GIVEN PROBLEM:
Copy out each of the rows below word for word, without the pictures.

Rows taken from a collection:
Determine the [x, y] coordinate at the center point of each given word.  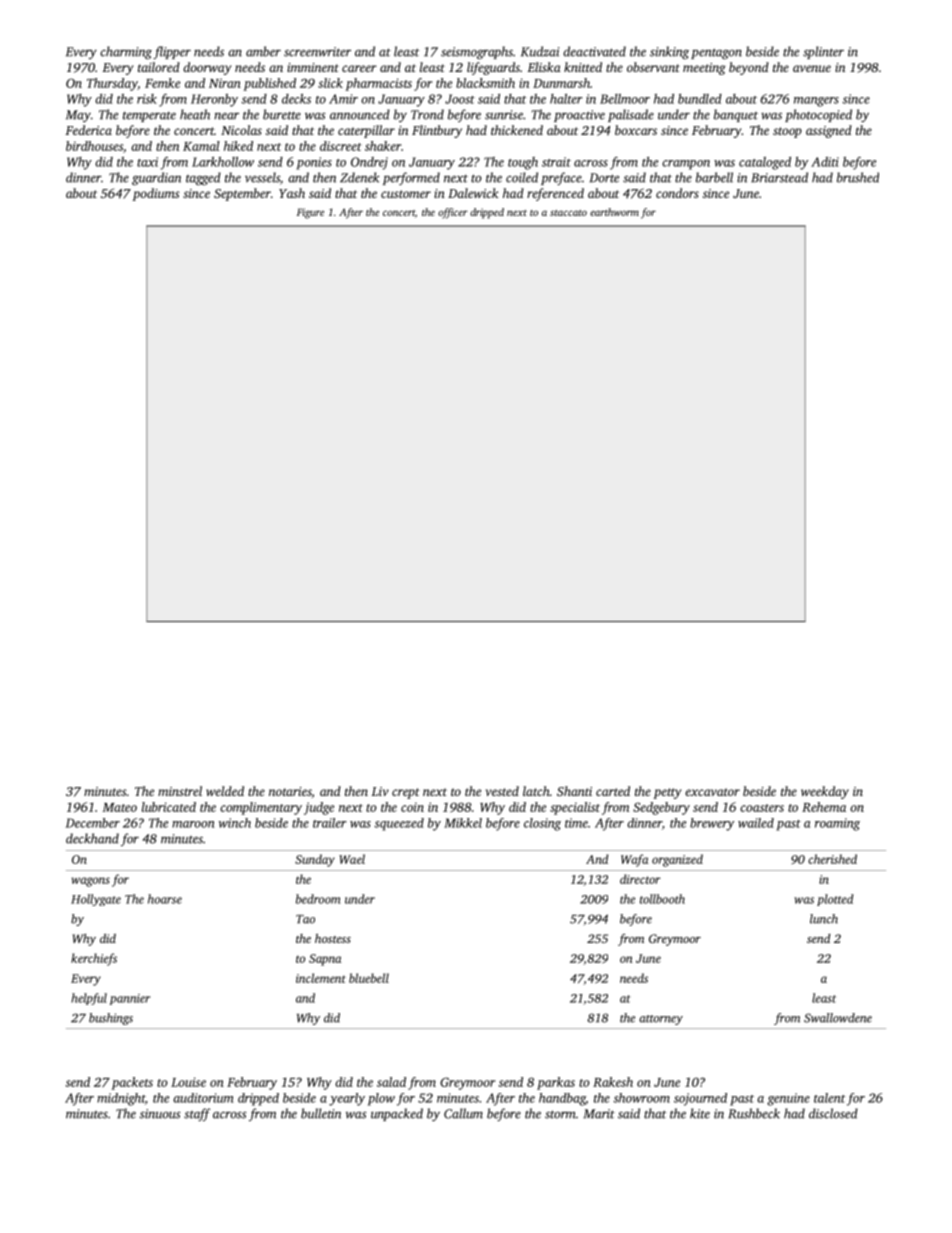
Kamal [201, 146]
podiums [155, 194]
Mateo [119, 807]
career [359, 68]
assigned [829, 131]
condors [677, 193]
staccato [568, 213]
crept [406, 793]
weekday [825, 792]
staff [197, 1114]
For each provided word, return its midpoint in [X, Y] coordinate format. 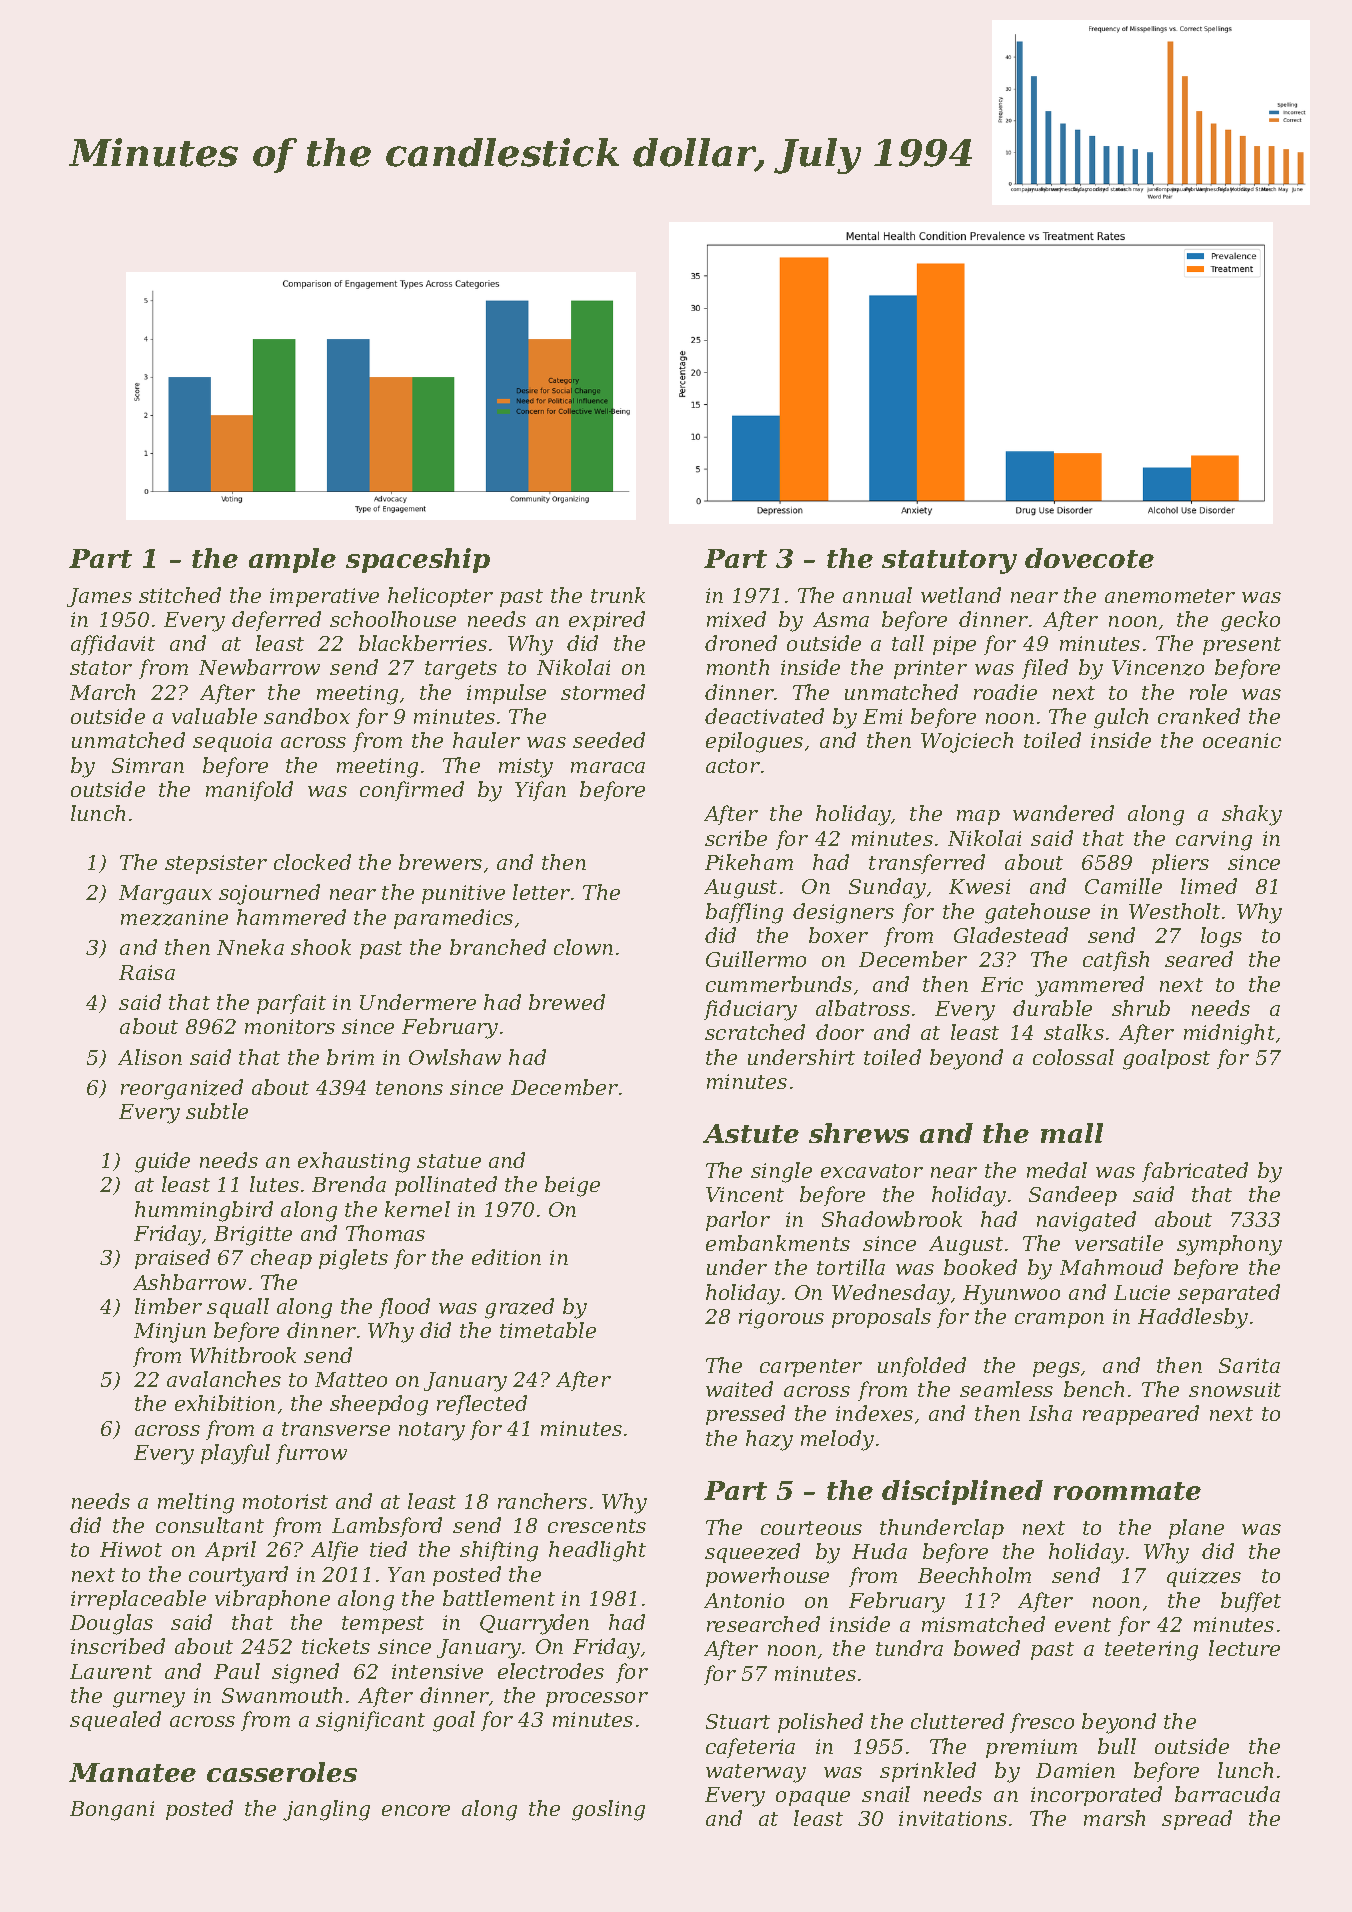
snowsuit [1235, 1389]
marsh [1114, 1818]
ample [292, 560]
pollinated [446, 1186]
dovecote [1089, 558]
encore [416, 1810]
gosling [608, 1810]
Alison [150, 1057]
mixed [736, 619]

FINISHED ANSWER:
Determine the [x, y] coordinate at the center point of each given word.  
Kamal [201, 146]
podiums [155, 194]
Mateo [119, 807]
career [359, 68]
assigned [829, 131]
condors [677, 193]
staccato [568, 213]
crept [406, 793]
weekday [825, 792]
staff [197, 1114]
For each provided word, return its midpoint in [X, Y] coordinate format. 
snowsuit [1235, 1389]
marsh [1114, 1818]
ample [292, 560]
pollinated [446, 1186]
dovecote [1089, 558]
encore [416, 1810]
gosling [608, 1810]
Alison [150, 1057]
mixed [736, 619]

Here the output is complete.